/---
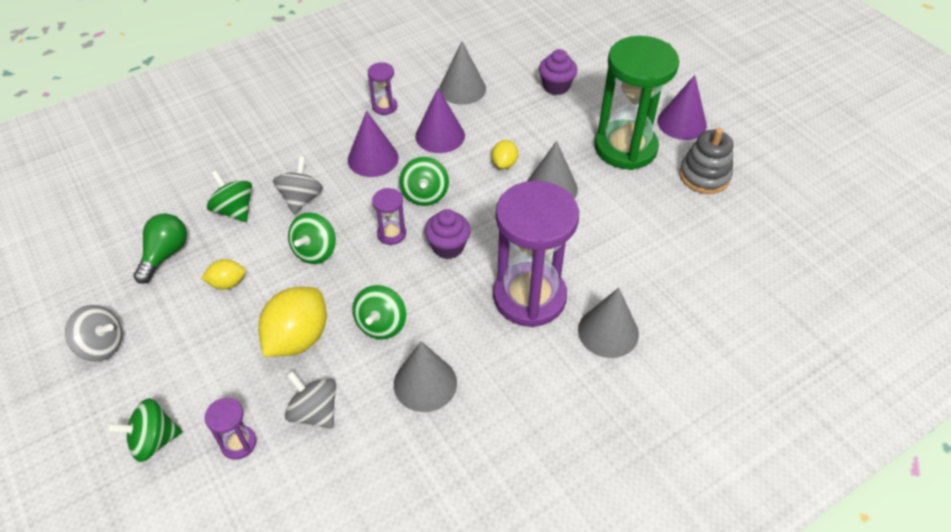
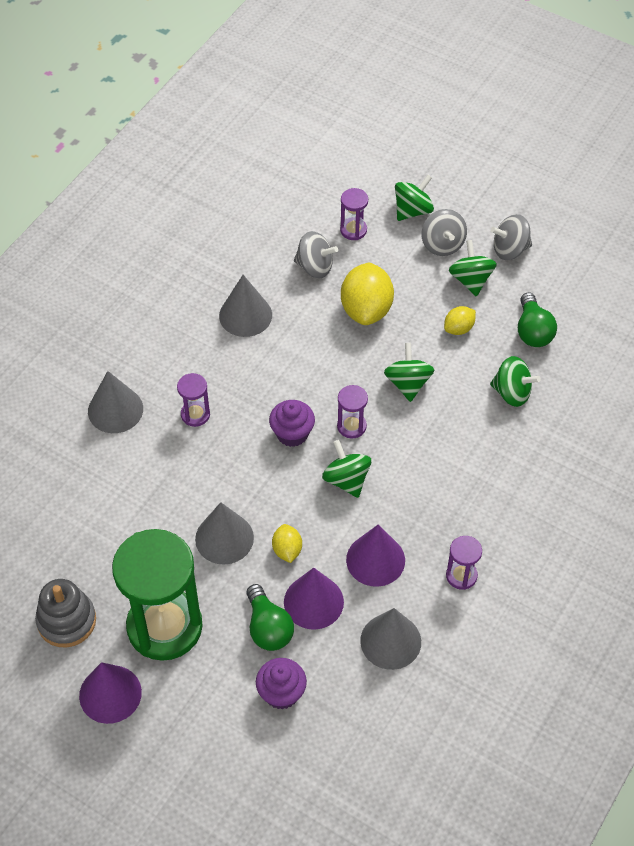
camera: 155 degrees right, 5 degrees up
(301, 199) = (461, 428): grey spinning top -> grey spinning top (442, 244)
(373, 158) = (426, 501): purple cone -> purple cone (313, 602)
(381, 324) = (307, 345): green spinning top -> green spinning top (471, 280)
(529, 297) = (195, 414): purple hourglass -> purple hourglass, size x0.42
(546, 122) = (268, 628): none -> green light bulb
\---
Would you copy every line from the listing above that has the string "purple" in it?

(373, 158) = (426, 501): purple cone -> purple cone (313, 602)
(529, 297) = (195, 414): purple hourglass -> purple hourglass, size x0.42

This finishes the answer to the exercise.